▸ **TASK STATEMENT**
Exactly the lines from the one holding "none -> white brick C4:C5 level 1" through the end of the material below must be printed, nothing more, and the pictures must be dropped.

▸ **RECORDS FOR PROCESSING**
*****
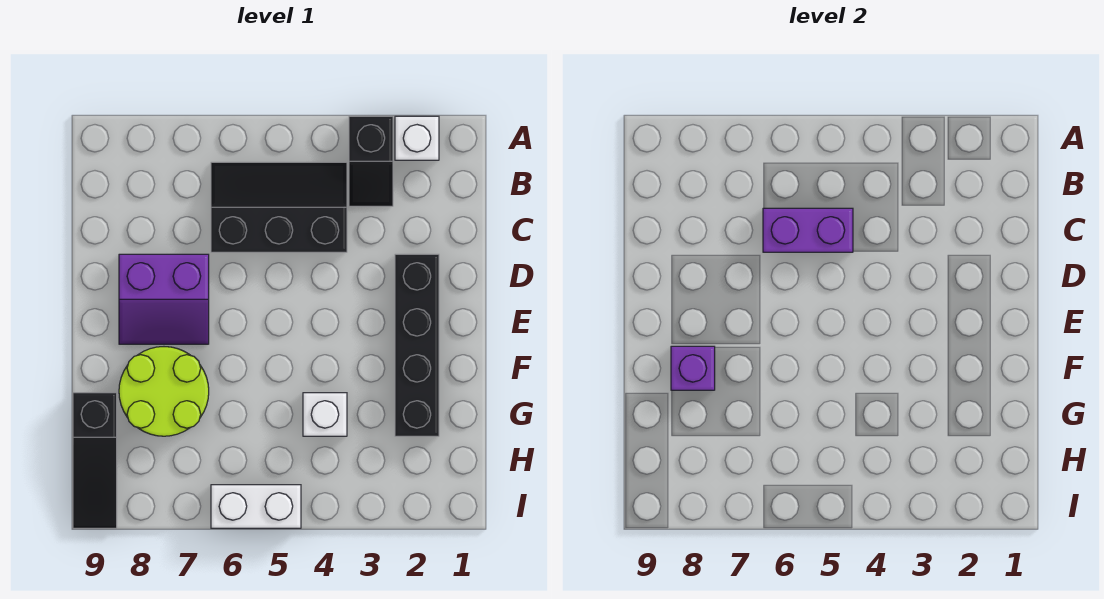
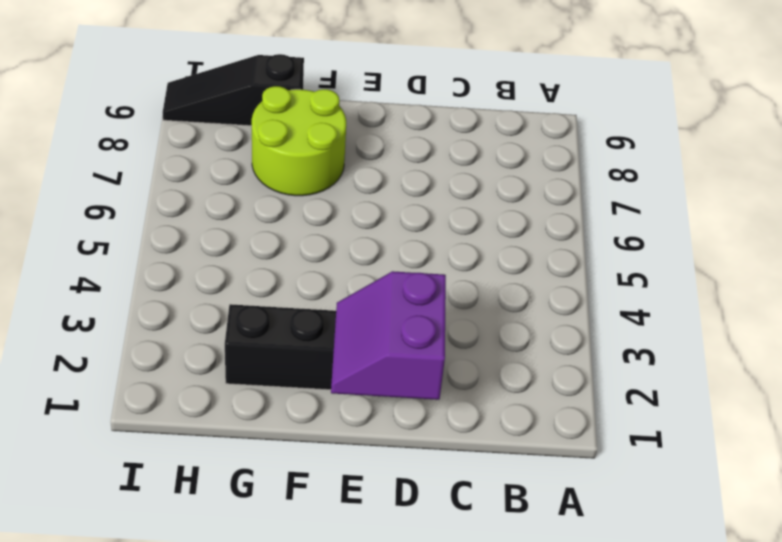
purple slope D1:E2 level 2 top D -> purple slope D7:E8 level 1 top D
none -> white brick A2 level 1
none -> black slope A3:B3 level 1 top A

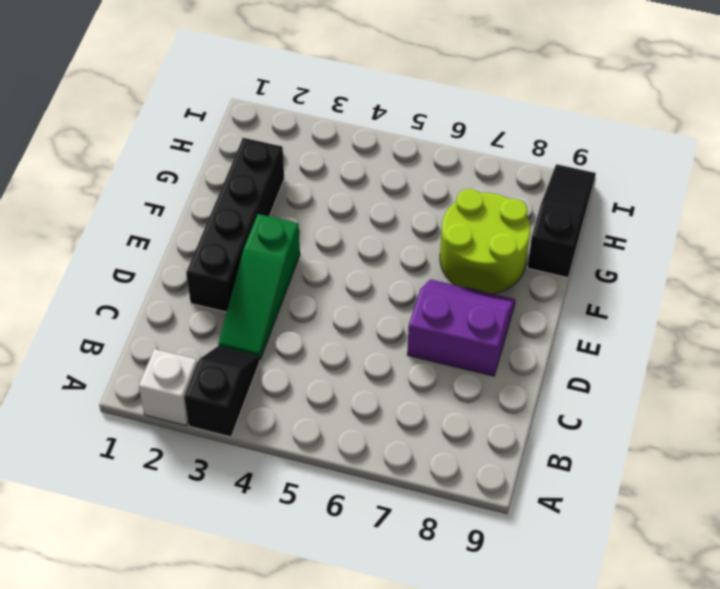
green slope C3:E3 level 1 top E -> none
none -> black slope B4:C6 level 1 top C
none -> white brick G4 level 1

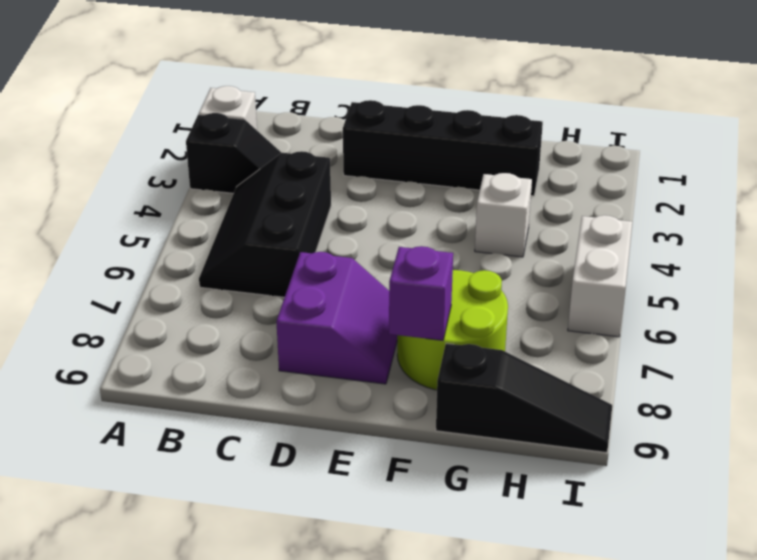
none -> purple brick C5:C6 level 2

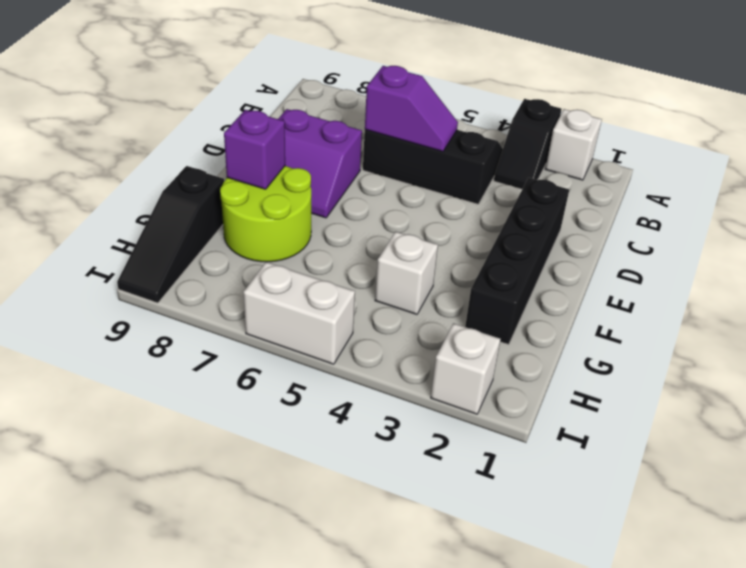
purple slope C5:C6 level 2 top 6 -> purple brick C5:C6 level 2
white brick I2 level 1 -> none

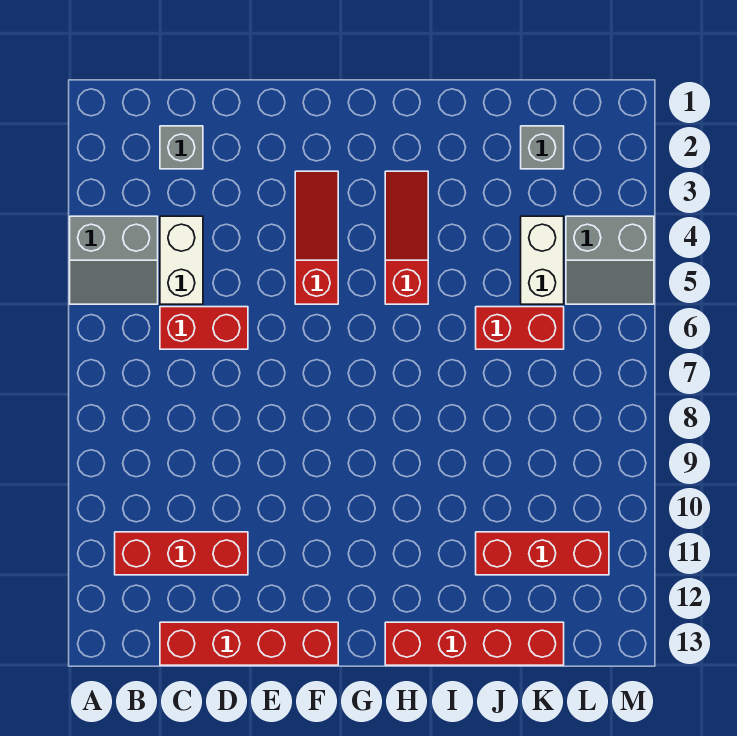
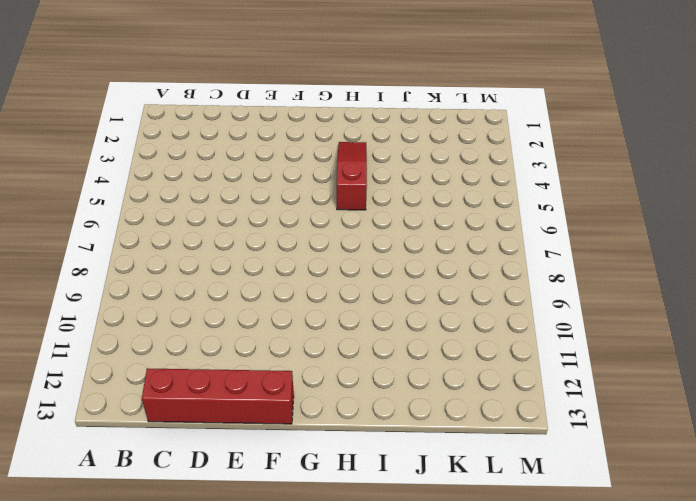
none -> grey slope A4:B5 level 1 top 4
none -> red brick B11:D11 level 1
none -> grey brick C2 level 1

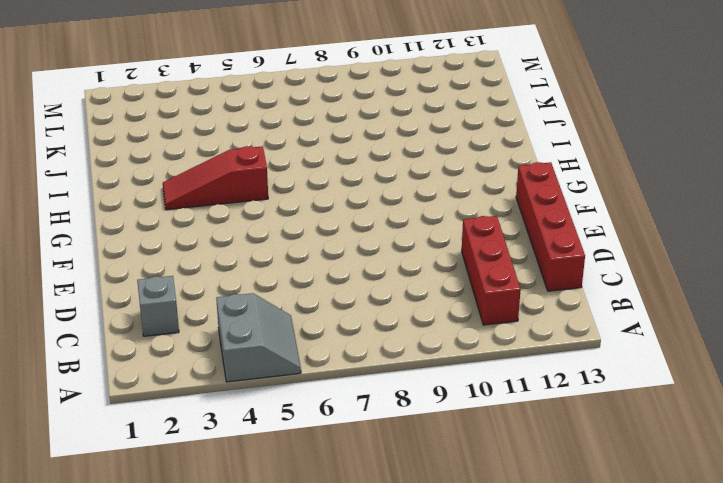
none -> white brick C4:C5 level 1
none -> red brick C6:D6 level 1
none -> red slope F3:F5 level 1 top 5

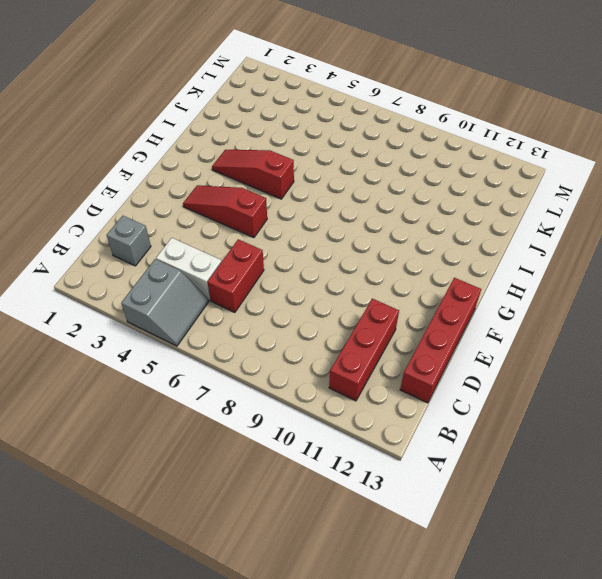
none -> red brick H13:K13 level 1
none -> red brick J6:K6 level 1
none -> red brick J11:L11 level 1

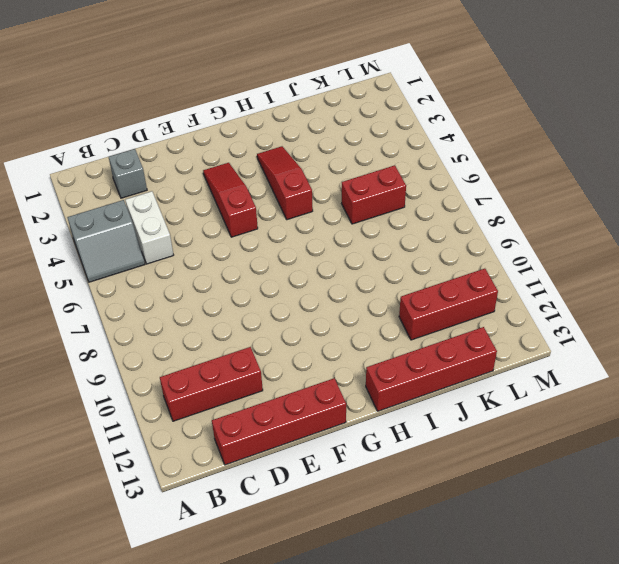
none -> red brick C6:D6 level 1
none -> grey brick K2 level 1
none -> white brick K4:K5 level 1

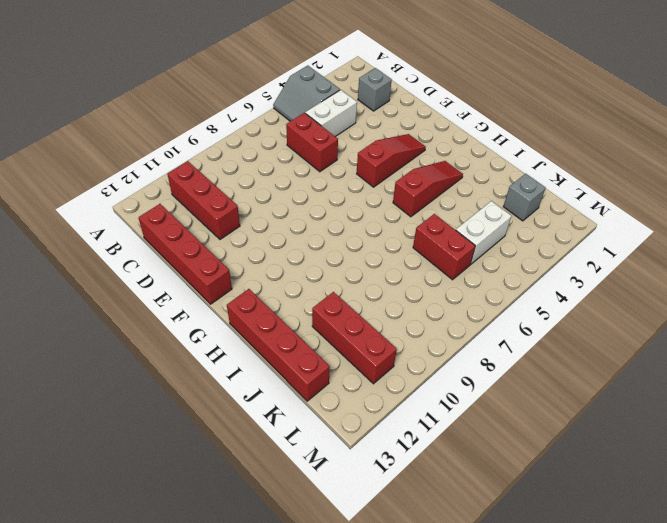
none -> grey slope L4:M5 level 1 top 4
*****
▸ **ANSWER TO THIS EXERCISE**
none -> white brick C4:C5 level 1
none -> red brick C6:D6 level 1
none -> red slope F3:F5 level 1 top 5

none -> red brick H13:K13 level 1
none -> red brick J6:K6 level 1
none -> red brick J11:L11 level 1

none -> red brick C6:D6 level 1
none -> grey brick K2 level 1
none -> white brick K4:K5 level 1

none -> grey slope L4:M5 level 1 top 4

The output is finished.